• [Your objective]: Look through the data below for the line with "brown screwdriver [197,110,220,163]" and the line with "red clock [385,304,453,372]", then output those two and all lines in between, exactly as written.

[Coordinate-based change listings]
━━━━━━━━

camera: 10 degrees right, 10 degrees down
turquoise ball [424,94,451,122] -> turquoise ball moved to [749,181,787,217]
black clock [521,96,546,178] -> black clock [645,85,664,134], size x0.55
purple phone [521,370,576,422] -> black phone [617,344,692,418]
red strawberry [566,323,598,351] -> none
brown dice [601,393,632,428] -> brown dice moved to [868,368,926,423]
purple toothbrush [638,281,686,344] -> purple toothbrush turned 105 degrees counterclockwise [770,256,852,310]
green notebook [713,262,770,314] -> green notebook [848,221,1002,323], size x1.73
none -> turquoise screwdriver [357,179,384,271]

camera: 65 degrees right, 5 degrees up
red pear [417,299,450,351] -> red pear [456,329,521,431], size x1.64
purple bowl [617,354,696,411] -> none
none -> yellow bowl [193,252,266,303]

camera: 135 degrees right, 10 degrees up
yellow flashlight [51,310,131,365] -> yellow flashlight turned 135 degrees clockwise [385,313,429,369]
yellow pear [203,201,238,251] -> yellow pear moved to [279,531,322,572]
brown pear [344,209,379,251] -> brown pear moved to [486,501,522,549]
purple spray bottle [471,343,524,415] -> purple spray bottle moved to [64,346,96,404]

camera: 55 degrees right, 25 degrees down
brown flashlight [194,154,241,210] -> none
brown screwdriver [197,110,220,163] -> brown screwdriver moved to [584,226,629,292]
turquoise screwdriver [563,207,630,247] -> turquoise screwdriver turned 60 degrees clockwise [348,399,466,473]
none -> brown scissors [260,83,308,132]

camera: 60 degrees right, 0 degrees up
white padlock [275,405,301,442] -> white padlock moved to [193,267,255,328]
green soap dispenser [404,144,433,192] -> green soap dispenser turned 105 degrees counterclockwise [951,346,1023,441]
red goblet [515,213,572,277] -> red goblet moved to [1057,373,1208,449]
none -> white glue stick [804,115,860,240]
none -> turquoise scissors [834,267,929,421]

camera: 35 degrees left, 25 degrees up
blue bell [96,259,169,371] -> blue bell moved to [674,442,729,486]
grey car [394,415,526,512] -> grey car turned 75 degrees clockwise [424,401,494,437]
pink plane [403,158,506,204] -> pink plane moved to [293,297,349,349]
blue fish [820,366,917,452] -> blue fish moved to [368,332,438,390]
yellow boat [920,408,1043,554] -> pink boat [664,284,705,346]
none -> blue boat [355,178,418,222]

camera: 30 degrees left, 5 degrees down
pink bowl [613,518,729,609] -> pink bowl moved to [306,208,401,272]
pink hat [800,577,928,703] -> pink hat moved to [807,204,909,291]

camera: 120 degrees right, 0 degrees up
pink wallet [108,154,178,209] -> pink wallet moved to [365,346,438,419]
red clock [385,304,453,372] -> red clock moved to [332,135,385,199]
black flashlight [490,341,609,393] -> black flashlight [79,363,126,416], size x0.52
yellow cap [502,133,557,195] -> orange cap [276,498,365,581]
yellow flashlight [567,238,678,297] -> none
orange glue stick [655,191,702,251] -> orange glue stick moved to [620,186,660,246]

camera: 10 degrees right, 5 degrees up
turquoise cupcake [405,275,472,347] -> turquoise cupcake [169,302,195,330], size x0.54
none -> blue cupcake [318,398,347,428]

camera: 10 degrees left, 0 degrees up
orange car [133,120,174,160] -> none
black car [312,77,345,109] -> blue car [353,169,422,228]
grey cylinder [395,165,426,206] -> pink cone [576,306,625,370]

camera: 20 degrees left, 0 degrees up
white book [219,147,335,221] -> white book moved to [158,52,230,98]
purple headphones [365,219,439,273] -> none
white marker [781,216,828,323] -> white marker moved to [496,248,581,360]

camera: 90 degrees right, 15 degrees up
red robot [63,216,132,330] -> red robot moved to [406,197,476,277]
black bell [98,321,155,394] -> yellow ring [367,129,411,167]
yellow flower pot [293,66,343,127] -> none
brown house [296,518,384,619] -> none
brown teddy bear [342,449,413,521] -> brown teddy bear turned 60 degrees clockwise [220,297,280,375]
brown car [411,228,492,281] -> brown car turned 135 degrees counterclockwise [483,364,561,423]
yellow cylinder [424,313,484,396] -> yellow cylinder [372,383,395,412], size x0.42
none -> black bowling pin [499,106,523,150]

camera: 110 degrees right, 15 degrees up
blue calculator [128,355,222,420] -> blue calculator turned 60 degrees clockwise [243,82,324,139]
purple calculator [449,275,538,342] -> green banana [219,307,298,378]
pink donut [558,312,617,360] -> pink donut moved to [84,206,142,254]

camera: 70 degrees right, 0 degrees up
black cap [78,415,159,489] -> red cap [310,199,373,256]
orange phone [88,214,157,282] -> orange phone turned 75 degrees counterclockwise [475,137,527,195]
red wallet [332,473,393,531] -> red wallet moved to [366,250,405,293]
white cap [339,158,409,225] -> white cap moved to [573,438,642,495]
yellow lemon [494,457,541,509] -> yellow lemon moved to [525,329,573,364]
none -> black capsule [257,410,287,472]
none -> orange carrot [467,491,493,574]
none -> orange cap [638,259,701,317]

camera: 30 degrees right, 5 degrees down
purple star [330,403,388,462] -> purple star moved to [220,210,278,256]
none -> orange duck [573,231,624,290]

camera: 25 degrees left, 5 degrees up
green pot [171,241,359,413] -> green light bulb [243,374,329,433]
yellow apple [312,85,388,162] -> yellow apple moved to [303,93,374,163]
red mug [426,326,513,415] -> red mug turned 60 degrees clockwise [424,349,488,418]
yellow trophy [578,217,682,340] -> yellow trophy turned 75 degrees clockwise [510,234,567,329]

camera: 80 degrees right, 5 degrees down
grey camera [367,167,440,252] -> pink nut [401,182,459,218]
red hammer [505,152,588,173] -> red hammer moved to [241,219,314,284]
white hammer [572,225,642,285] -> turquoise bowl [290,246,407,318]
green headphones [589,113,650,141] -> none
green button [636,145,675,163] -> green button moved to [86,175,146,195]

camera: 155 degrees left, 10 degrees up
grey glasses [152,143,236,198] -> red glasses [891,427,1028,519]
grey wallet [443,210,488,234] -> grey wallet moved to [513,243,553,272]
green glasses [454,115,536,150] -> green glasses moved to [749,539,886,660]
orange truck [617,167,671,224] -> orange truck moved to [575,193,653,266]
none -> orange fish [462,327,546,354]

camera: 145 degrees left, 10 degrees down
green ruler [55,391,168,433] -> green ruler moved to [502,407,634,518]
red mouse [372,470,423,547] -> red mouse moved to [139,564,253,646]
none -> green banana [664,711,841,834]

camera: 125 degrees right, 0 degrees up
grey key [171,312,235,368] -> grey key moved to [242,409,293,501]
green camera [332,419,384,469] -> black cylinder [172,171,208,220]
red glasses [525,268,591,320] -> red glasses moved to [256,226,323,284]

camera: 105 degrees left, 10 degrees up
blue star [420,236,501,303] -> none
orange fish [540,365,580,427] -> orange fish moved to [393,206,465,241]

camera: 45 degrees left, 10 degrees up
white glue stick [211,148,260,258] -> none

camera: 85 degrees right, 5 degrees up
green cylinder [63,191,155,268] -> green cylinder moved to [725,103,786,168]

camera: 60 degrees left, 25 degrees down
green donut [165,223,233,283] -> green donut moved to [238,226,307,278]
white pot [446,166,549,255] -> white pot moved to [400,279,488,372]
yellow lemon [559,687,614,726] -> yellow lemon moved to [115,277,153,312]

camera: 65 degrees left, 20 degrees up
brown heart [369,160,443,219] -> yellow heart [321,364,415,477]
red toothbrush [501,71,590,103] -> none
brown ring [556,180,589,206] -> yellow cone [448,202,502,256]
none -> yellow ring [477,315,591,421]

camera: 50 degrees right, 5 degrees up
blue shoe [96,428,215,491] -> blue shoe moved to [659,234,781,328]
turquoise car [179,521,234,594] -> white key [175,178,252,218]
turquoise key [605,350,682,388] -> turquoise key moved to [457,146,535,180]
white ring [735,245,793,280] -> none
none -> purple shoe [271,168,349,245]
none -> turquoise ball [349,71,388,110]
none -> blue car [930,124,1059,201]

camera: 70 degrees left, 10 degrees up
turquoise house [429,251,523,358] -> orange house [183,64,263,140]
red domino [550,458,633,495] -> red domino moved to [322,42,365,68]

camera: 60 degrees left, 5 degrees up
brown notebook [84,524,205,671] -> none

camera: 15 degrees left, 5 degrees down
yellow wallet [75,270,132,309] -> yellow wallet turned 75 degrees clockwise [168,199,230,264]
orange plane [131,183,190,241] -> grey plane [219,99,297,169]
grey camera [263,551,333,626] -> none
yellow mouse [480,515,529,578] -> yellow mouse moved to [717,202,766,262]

━━━━━━━━

• [Solved problem]:
brown screwdriver [197,110,220,163] -> brown screwdriver moved to [584,226,629,292]
turquoise screwdriver [563,207,630,247] -> turquoise screwdriver turned 60 degrees clockwise [348,399,466,473]
none -> brown scissors [260,83,308,132]

camera: 60 degrees right, 0 degrees up
white padlock [275,405,301,442] -> white padlock moved to [193,267,255,328]
green soap dispenser [404,144,433,192] -> green soap dispenser turned 105 degrees counterclockwise [951,346,1023,441]
red goblet [515,213,572,277] -> red goblet moved to [1057,373,1208,449]
none -> white glue stick [804,115,860,240]
none -> turquoise scissors [834,267,929,421]

camera: 35 degrees left, 25 degrees up
blue bell [96,259,169,371] -> blue bell moved to [674,442,729,486]
grey car [394,415,526,512] -> grey car turned 75 degrees clockwise [424,401,494,437]
pink plane [403,158,506,204] -> pink plane moved to [293,297,349,349]
blue fish [820,366,917,452] -> blue fish moved to [368,332,438,390]
yellow boat [920,408,1043,554] -> pink boat [664,284,705,346]
none -> blue boat [355,178,418,222]

camera: 30 degrees left, 5 degrees down
pink bowl [613,518,729,609] -> pink bowl moved to [306,208,401,272]
pink hat [800,577,928,703] -> pink hat moved to [807,204,909,291]

camera: 120 degrees right, 0 degrees up
pink wallet [108,154,178,209] -> pink wallet moved to [365,346,438,419]
red clock [385,304,453,372] -> red clock moved to [332,135,385,199]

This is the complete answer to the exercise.